■ **WORK INSTRUCTION**
Filter the records for "tape" and keep each line that has it.

..........

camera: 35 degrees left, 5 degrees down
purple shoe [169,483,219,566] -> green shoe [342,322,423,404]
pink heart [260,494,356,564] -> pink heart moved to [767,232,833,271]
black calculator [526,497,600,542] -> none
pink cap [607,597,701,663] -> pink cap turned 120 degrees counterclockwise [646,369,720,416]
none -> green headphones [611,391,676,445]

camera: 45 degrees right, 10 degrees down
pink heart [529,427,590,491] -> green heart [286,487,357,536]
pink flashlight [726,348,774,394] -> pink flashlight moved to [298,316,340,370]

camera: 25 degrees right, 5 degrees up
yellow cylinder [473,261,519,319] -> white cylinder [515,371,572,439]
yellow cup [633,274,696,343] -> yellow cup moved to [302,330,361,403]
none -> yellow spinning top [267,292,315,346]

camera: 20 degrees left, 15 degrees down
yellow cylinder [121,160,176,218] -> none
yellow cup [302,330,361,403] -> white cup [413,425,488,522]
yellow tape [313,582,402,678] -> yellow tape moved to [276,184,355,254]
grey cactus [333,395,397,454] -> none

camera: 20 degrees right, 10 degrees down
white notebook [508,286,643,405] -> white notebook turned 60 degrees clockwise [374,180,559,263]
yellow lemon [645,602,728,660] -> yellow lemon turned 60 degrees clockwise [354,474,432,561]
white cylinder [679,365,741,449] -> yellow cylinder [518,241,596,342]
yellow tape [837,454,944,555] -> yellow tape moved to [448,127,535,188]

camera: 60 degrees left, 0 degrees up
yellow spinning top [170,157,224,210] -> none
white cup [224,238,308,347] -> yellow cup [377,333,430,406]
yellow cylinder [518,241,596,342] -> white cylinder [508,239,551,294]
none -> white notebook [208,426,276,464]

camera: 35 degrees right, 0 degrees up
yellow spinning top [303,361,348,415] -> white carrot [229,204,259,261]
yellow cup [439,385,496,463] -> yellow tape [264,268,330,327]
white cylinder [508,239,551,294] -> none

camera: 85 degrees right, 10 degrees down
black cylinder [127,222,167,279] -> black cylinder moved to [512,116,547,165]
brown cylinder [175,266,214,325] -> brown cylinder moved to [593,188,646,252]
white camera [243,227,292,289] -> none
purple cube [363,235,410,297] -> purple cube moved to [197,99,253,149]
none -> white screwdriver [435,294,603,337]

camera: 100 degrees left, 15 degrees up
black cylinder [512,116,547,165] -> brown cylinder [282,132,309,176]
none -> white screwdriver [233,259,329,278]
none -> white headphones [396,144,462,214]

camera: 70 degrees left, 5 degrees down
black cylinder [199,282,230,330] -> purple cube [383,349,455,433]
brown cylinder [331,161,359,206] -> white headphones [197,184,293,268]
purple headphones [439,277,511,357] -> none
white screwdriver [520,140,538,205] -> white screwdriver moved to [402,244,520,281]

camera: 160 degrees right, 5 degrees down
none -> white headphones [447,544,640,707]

..........

■ **RESULT OF THIS TASK**
yellow tape [313,582,402,678] -> yellow tape moved to [276,184,355,254]
yellow tape [837,454,944,555] -> yellow tape moved to [448,127,535,188]
yellow cup [439,385,496,463] -> yellow tape [264,268,330,327]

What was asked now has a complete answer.